*EXERCISE DIRECTIONS*.
Copy out each line of the entries below in which the string "blue" appears.

*INPUT FOR THIS TASK*.
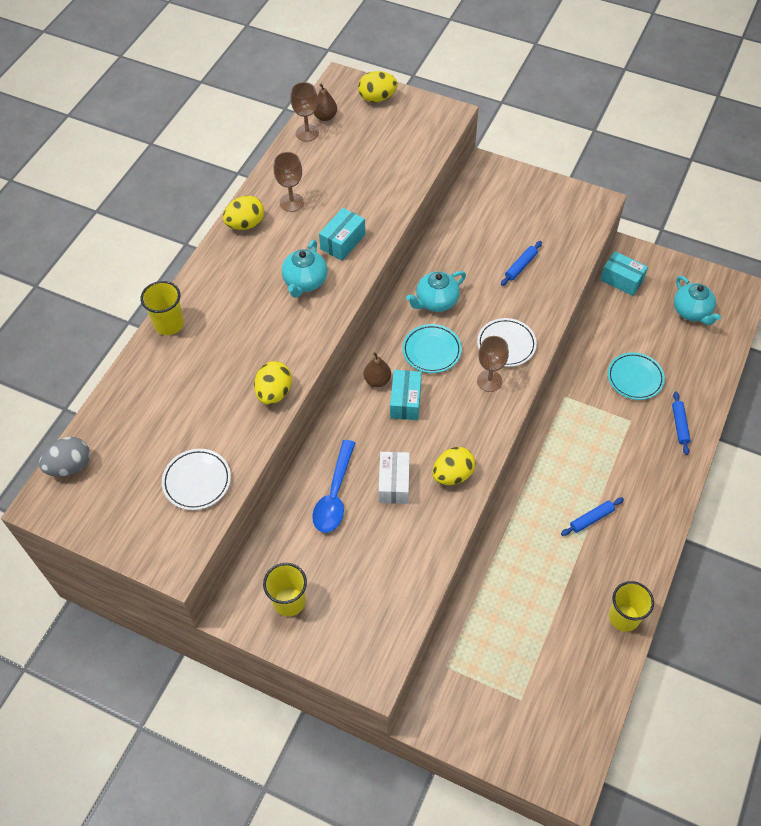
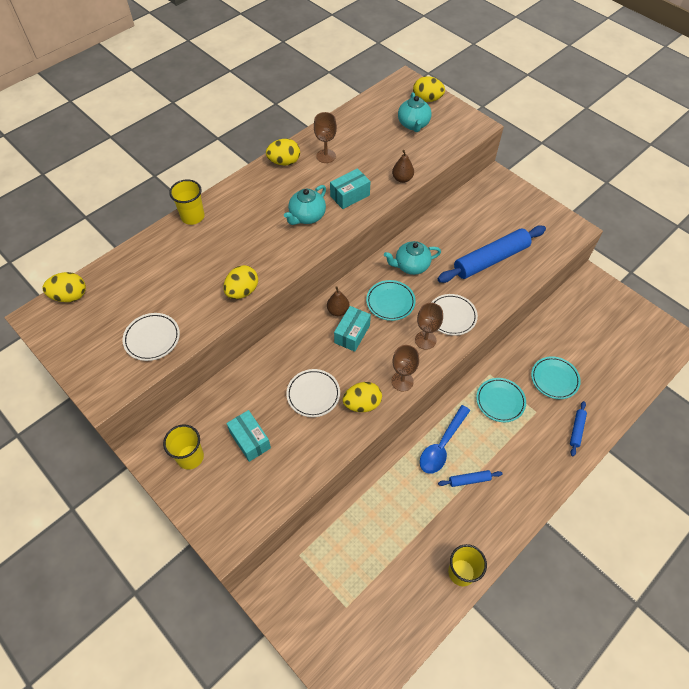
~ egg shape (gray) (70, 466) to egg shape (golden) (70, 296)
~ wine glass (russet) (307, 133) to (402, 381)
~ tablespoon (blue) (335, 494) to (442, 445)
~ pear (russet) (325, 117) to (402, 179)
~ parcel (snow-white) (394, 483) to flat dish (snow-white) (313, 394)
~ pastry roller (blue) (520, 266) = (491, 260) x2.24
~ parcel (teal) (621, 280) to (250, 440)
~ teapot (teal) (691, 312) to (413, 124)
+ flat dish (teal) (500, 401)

*ANSWER BELOW*.
~ tablespoon (blue) (335, 494) to (442, 445)
~ pastry roller (blue) (520, 266) = (491, 260) x2.24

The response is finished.